◆ WHAT YOU WILL DO
Pick each line that has "pink" out of the records.

◆ Stored items from a collection
§ §

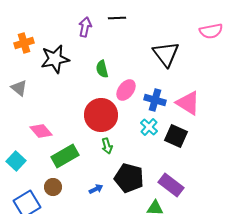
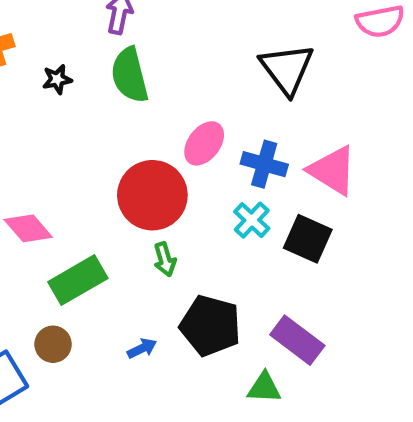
black star: (55, 59) -> (57, 79), size x0.5
green semicircle: (102, 69) -> (130, 75), moved, size x1.5

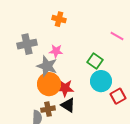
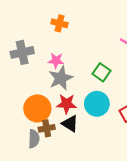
gray star: (47, 66) -> (61, 78), moved, turned 30
cyan circle: (101, 81) -> (97, 104), moved
orange circle: (49, 84) -> (37, 108), moved

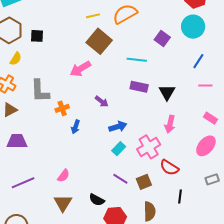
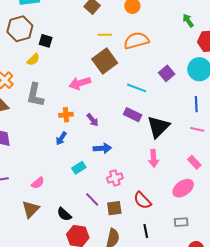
yellow semicircle: (16, 59) -> (33, 60), moved
blue line: (198, 61) -> (196, 104), turned -49
black triangle: (167, 92) -> (158, 127), size x1.4
orange cross: (62, 108) -> (66, 115), moved
pink arrow: (170, 124) -> (153, 158), turned -30
pink cross: (149, 147) -> (115, 178), moved, size x0.7
cyan rectangle: (119, 149) -> (79, 168), moved
black line: (180, 196) -> (146, 231), turned -32

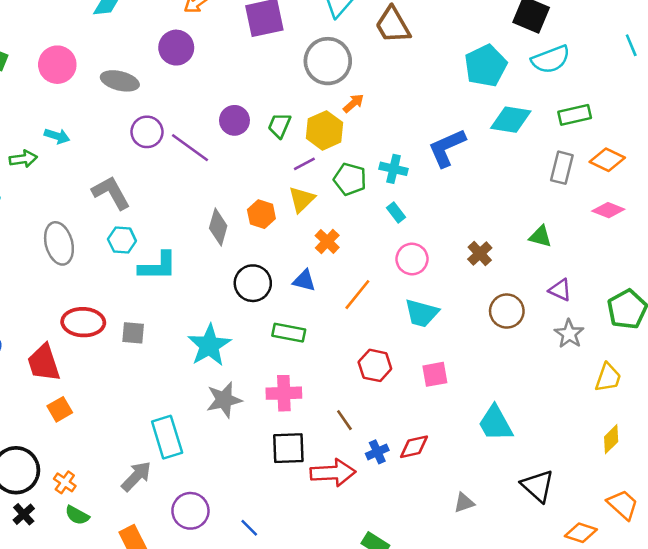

§ §

◆ RESULT BELOW
pink arrow: (170, 124) -> (153, 158), turned -30
pink cross: (149, 147) -> (115, 178), moved, size x0.7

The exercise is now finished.